____ Given records
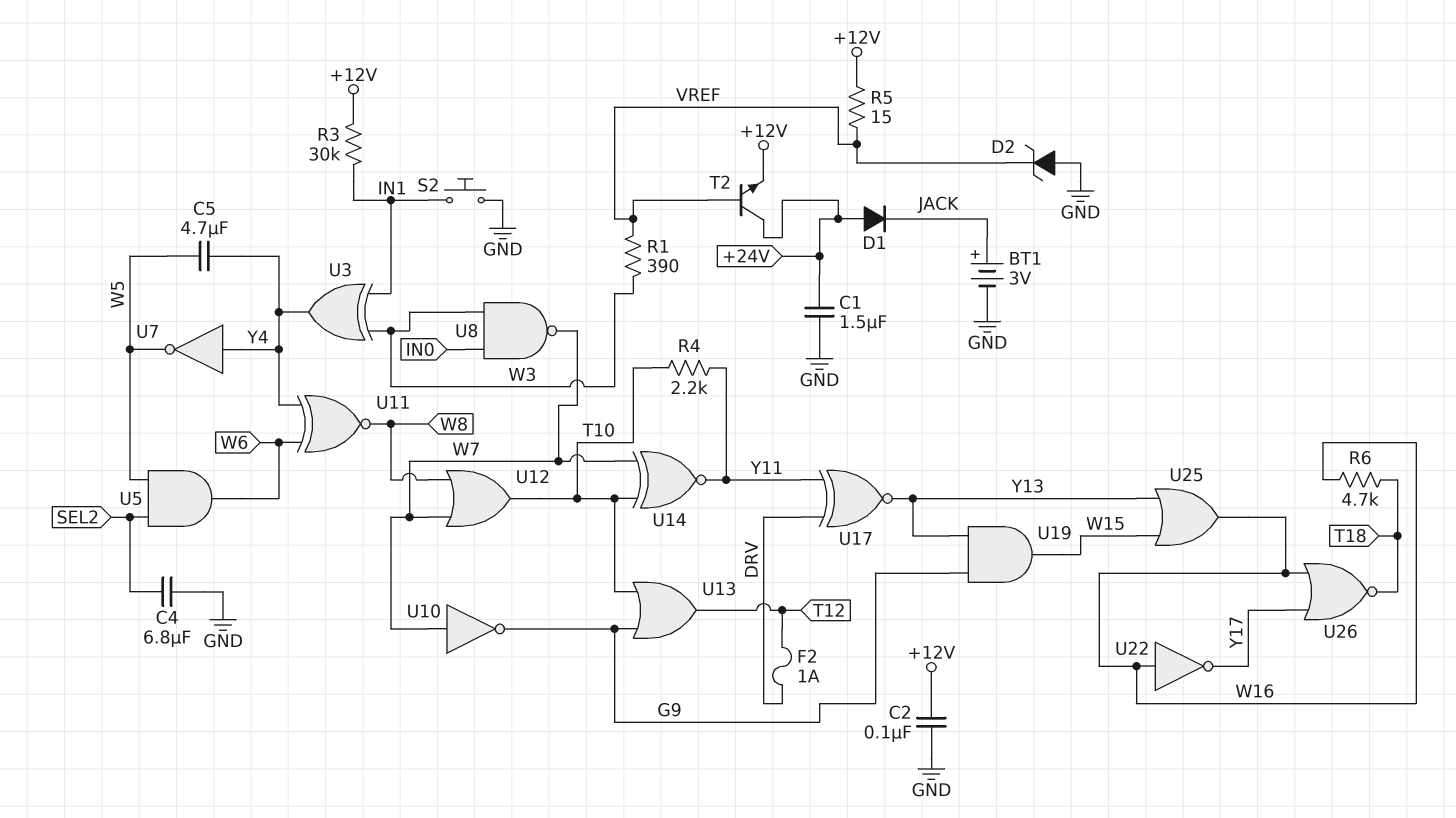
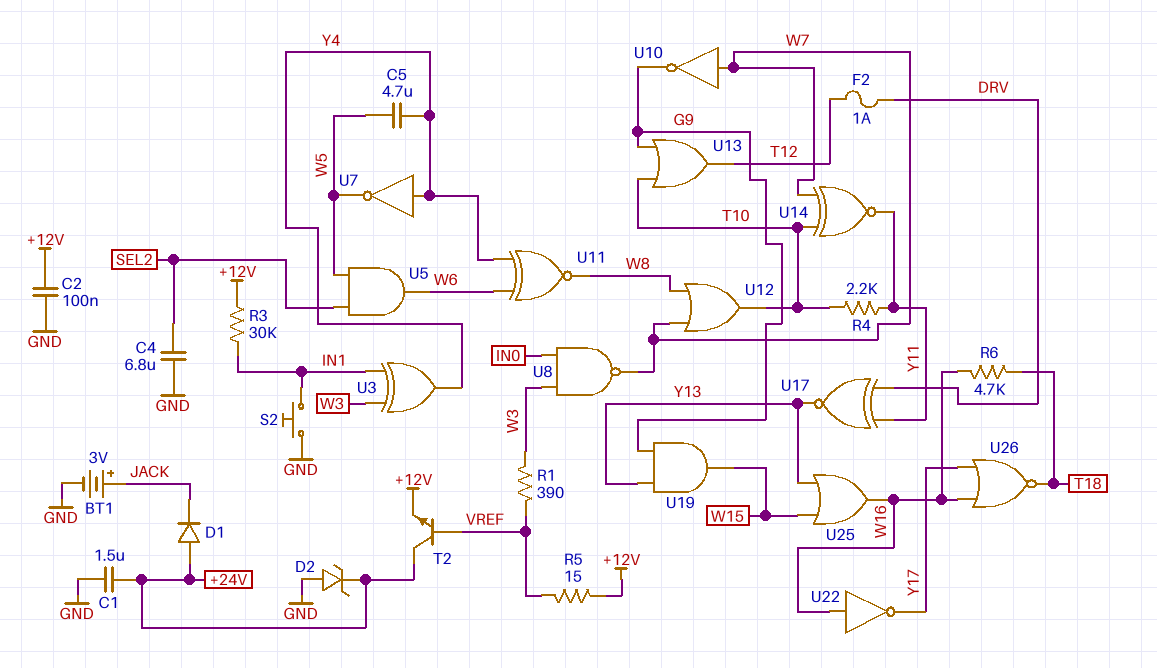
D2: zener (A GND, K VREF) -> zener (A GND, K +24V)

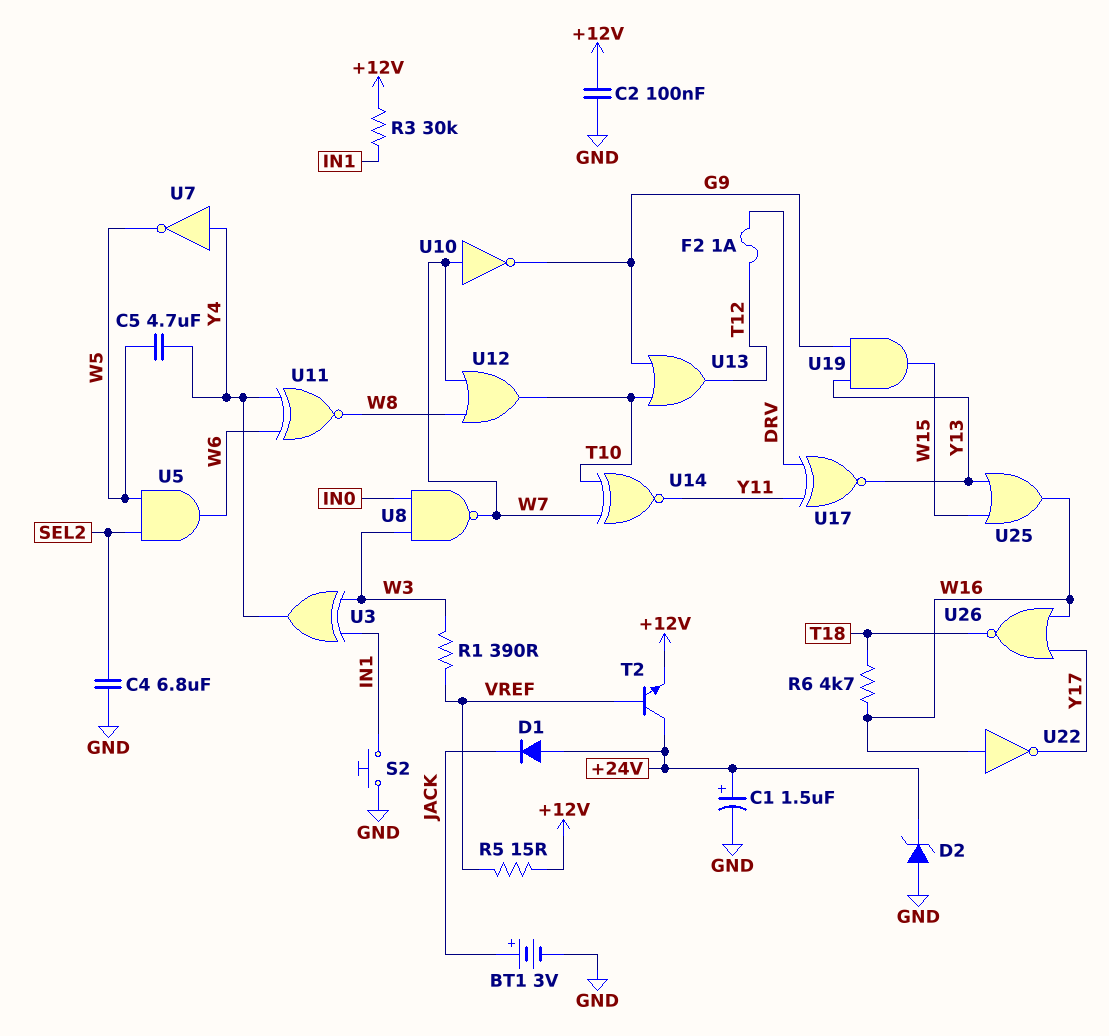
C1: 1.5uF (+24V, GND) -> 1.5uF (plus +24V, minus GND)
R4: 2.2k (T10, Y11) -> none

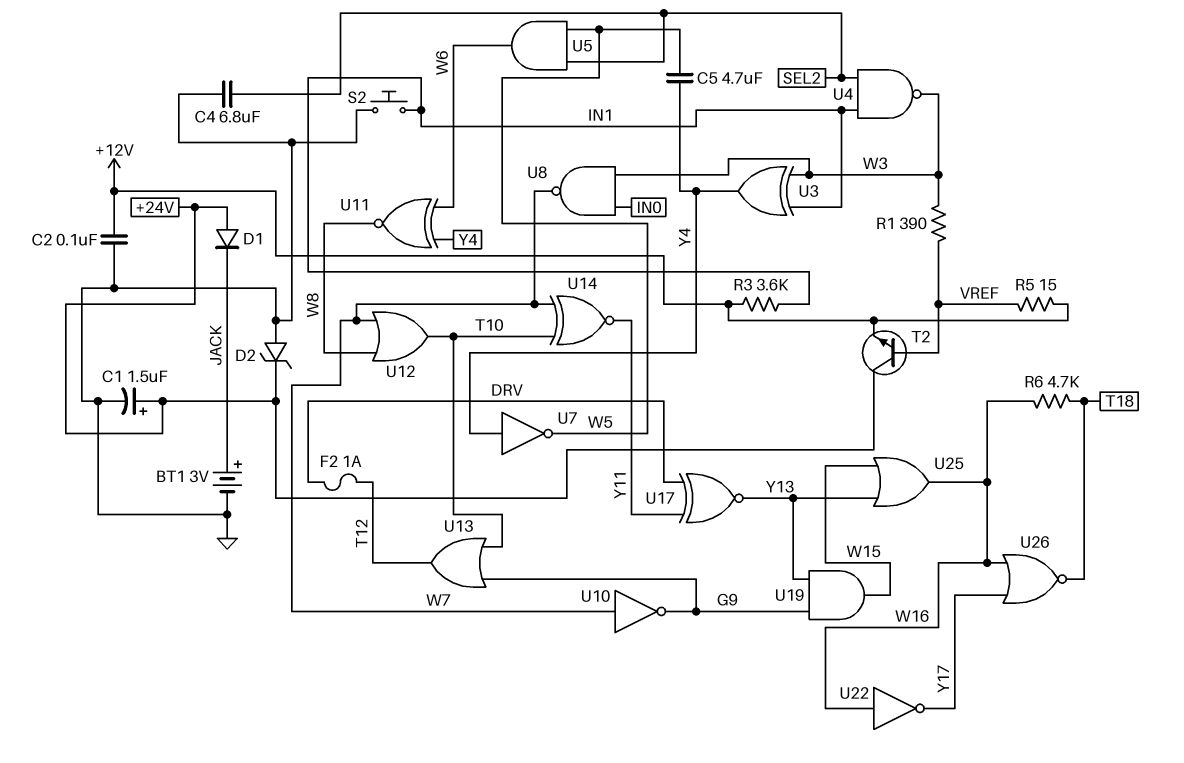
R3: 30k (+12V, IN1) -> 3.6k (+12V, IN1)
U4: none -> NAND (in IN1, in SEL2, out W3)

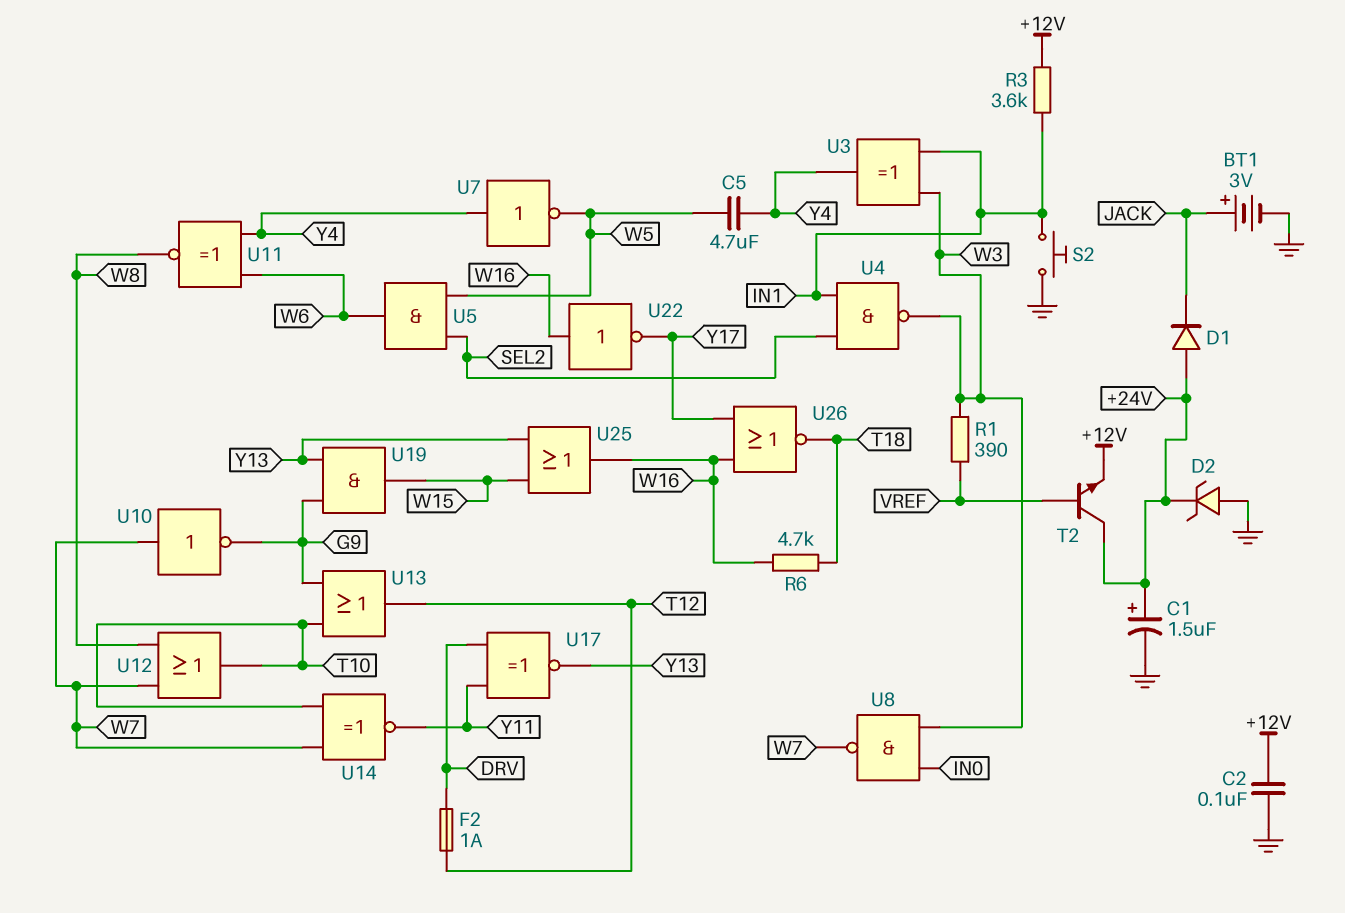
C4: 6.8uF (GND, SEL2) -> none
R5: 15 (+12V, VREF) -> none

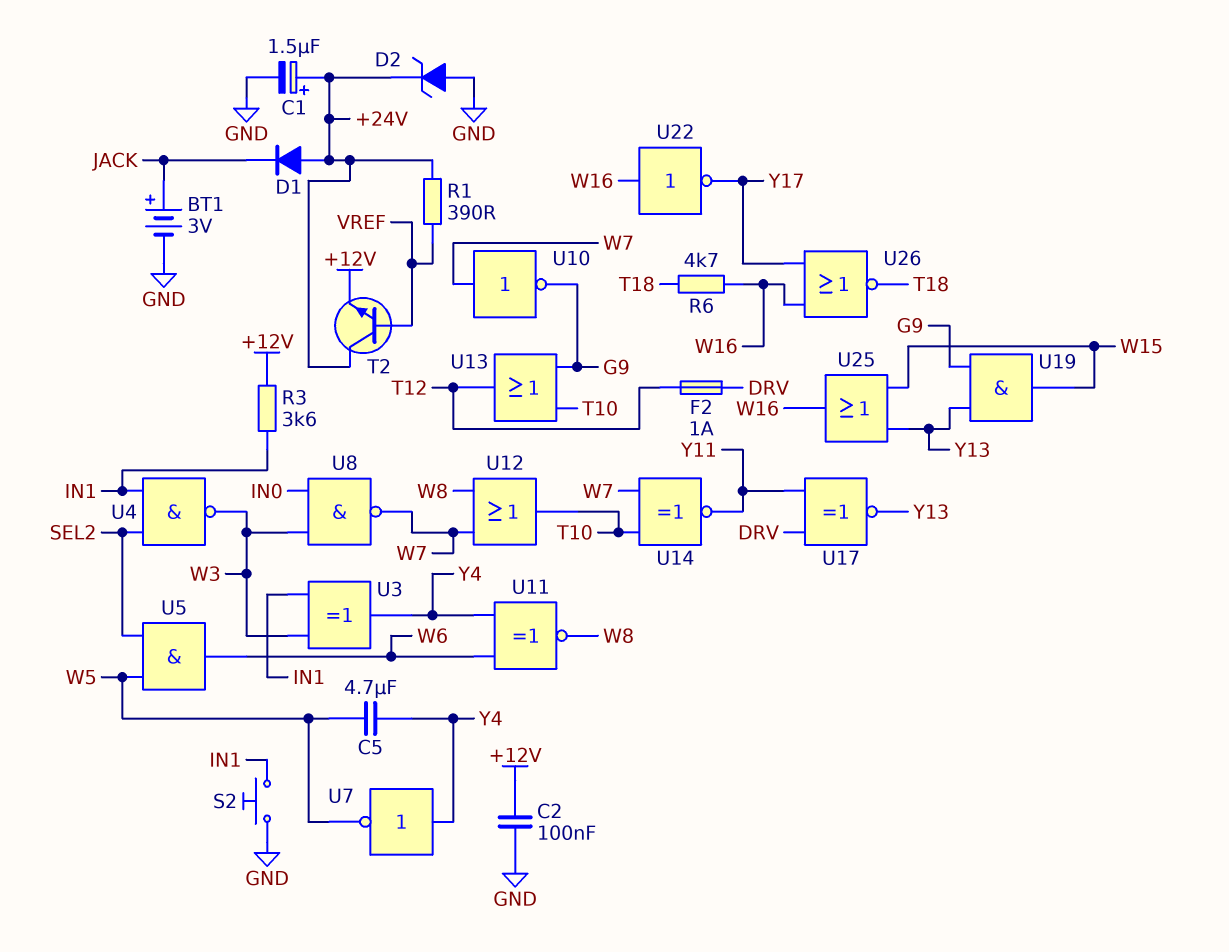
R1: 390 (VREF, W3) -> 390 (+24V, VREF)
________
> **Problem requirements**:
Would it be possible to print the records above verbatim, pictures omitted?

> **Response**:
D2: zener (A GND, K VREF) -> zener (A GND, K +24V)

C1: 1.5uF (+24V, GND) -> 1.5uF (plus +24V, minus GND)
R4: 2.2k (T10, Y11) -> none

R3: 30k (+12V, IN1) -> 3.6k (+12V, IN1)
U4: none -> NAND (in IN1, in SEL2, out W3)

C4: 6.8uF (GND, SEL2) -> none
R5: 15 (+12V, VREF) -> none

R1: 390 (VREF, W3) -> 390 (+24V, VREF)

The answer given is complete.